EXCERPTED RECORDS ->
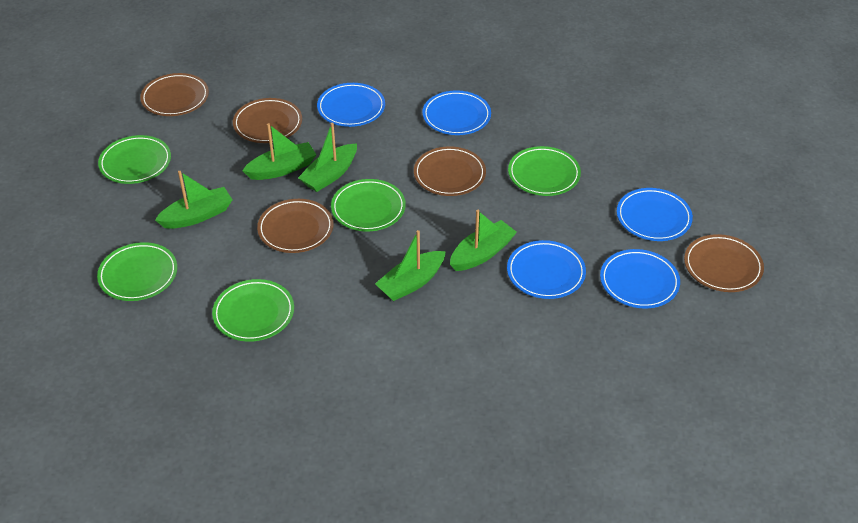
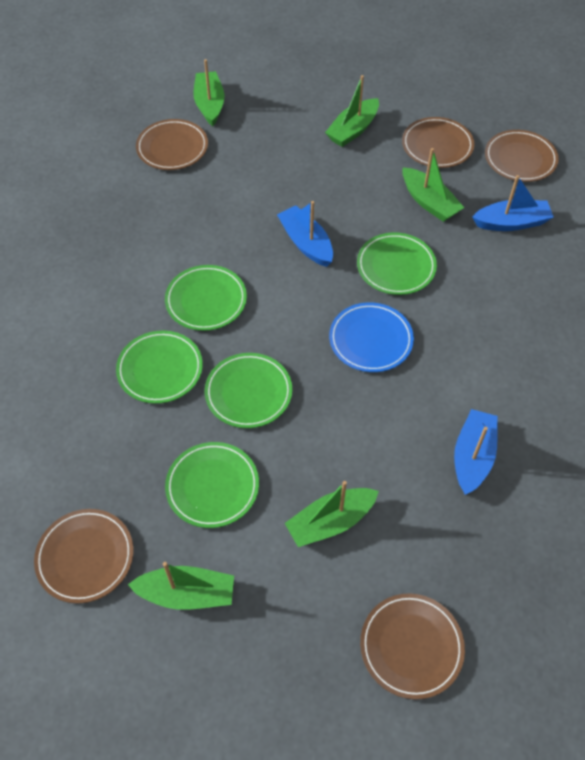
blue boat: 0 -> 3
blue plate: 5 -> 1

...

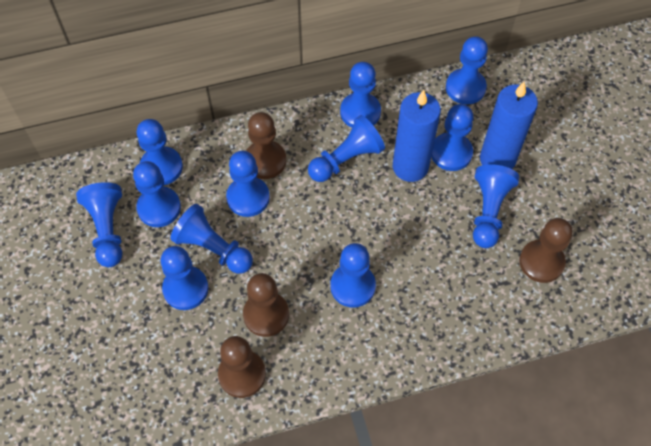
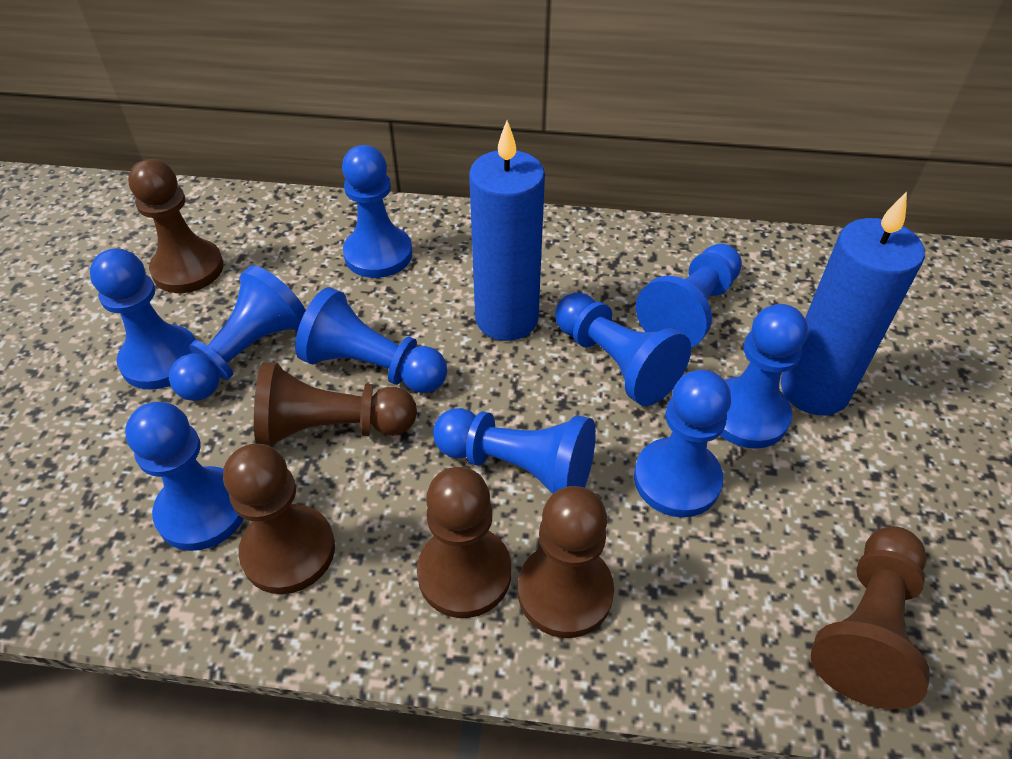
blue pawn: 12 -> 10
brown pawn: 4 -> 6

* * *

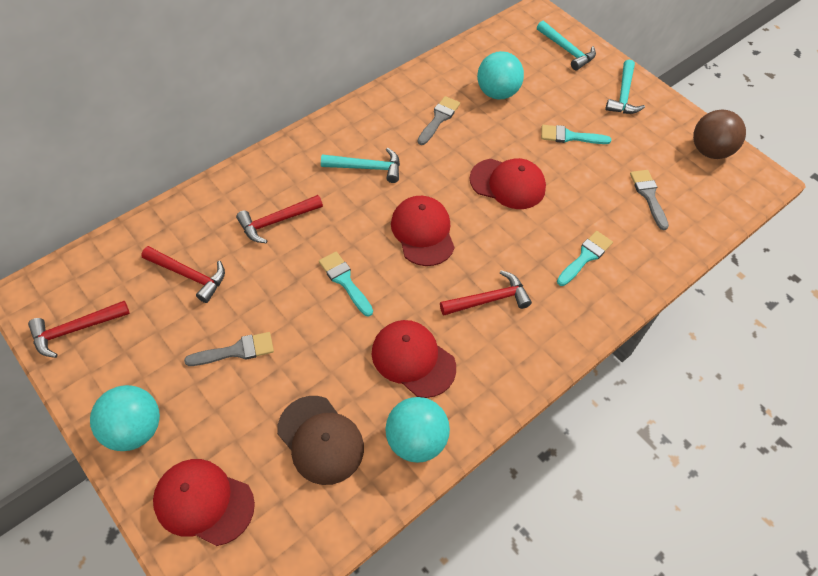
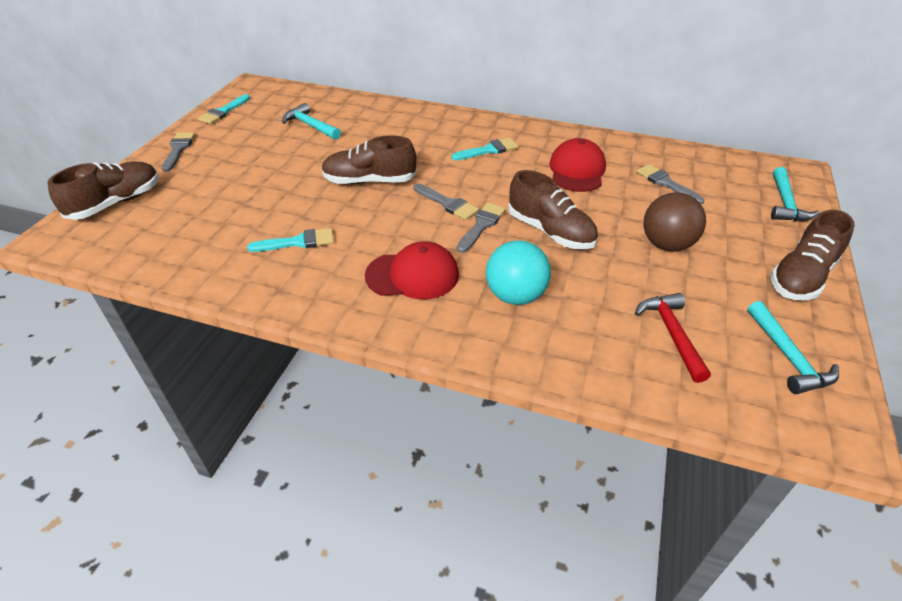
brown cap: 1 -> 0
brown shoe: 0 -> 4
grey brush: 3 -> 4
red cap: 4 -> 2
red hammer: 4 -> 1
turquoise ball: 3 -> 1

PROMPT -> Set down, exactly as they appear above, all lines from the one that has "grey brush: 3 -> 4" down to the one that has "turquoise ball: 3 -> 1", including those two and no others.

SOLUTION FOR THIS EXERCISE ->
grey brush: 3 -> 4
red cap: 4 -> 2
red hammer: 4 -> 1
turquoise ball: 3 -> 1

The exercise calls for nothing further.